» Task requirements
Lines to restate from the data below: from the one containing "(596, 248) = (838, 516): orange" to the one containing "(445, 235) = (514, 582): turquoise", both included. Give them again exactly, and only them.

Stored entries
+++++
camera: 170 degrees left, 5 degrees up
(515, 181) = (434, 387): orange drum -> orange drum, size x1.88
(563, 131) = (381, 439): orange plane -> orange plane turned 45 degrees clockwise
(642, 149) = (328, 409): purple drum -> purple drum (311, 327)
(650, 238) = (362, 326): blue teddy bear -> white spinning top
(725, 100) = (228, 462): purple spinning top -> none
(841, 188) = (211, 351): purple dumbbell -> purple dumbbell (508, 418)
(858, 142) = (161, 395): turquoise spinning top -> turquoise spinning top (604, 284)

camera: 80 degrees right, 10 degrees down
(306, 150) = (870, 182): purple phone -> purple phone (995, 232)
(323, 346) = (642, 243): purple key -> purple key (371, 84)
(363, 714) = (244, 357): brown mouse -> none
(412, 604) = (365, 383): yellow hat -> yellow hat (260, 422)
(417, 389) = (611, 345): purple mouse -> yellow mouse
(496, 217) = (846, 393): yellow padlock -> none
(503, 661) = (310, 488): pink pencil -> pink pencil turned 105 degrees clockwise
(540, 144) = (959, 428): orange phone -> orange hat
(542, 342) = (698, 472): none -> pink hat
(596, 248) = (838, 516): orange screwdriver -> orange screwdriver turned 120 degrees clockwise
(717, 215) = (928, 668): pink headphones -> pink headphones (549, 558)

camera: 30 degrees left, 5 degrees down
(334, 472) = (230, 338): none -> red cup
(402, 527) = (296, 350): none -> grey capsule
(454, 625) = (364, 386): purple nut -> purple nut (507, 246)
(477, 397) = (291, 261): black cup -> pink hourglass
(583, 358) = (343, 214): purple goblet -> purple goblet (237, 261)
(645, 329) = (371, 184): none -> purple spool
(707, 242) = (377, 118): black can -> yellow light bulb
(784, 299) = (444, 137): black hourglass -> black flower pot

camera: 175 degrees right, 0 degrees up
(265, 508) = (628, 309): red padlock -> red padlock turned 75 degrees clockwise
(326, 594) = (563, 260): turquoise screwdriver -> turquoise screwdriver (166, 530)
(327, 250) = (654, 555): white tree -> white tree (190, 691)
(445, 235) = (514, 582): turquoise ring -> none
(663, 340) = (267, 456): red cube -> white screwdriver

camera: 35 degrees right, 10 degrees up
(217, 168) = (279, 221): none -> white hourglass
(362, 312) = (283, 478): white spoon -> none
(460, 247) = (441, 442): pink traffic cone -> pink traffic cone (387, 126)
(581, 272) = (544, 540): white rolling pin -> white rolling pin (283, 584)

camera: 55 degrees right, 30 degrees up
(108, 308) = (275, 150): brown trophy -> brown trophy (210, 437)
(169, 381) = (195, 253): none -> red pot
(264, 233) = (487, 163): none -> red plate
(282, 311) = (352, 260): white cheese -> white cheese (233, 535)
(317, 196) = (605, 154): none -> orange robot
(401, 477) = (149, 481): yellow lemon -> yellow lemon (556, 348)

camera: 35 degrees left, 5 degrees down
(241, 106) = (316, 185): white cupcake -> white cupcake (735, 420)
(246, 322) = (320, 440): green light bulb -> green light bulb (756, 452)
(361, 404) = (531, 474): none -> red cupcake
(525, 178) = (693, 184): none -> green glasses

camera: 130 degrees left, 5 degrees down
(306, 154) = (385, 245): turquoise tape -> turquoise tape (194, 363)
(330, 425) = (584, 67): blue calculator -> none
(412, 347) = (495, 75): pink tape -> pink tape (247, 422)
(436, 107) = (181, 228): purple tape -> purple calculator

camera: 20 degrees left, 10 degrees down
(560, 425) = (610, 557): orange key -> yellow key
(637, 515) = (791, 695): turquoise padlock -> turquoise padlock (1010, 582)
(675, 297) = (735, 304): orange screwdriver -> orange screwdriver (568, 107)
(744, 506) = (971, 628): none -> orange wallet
+++++
» Answer to this task
(596, 248) = (838, 516): orange screwdriver -> orange screwdriver turned 120 degrees clockwise
(717, 215) = (928, 668): pink headphones -> pink headphones (549, 558)

camera: 30 degrees left, 5 degrees down
(334, 472) = (230, 338): none -> red cup
(402, 527) = (296, 350): none -> grey capsule
(454, 625) = (364, 386): purple nut -> purple nut (507, 246)
(477, 397) = (291, 261): black cup -> pink hourglass
(583, 358) = (343, 214): purple goblet -> purple goblet (237, 261)
(645, 329) = (371, 184): none -> purple spool
(707, 242) = (377, 118): black can -> yellow light bulb
(784, 299) = (444, 137): black hourglass -> black flower pot

camera: 175 degrees right, 0 degrees up
(265, 508) = (628, 309): red padlock -> red padlock turned 75 degrees clockwise
(326, 594) = (563, 260): turquoise screwdriver -> turquoise screwdriver (166, 530)
(327, 250) = (654, 555): white tree -> white tree (190, 691)
(445, 235) = (514, 582): turquoise ring -> none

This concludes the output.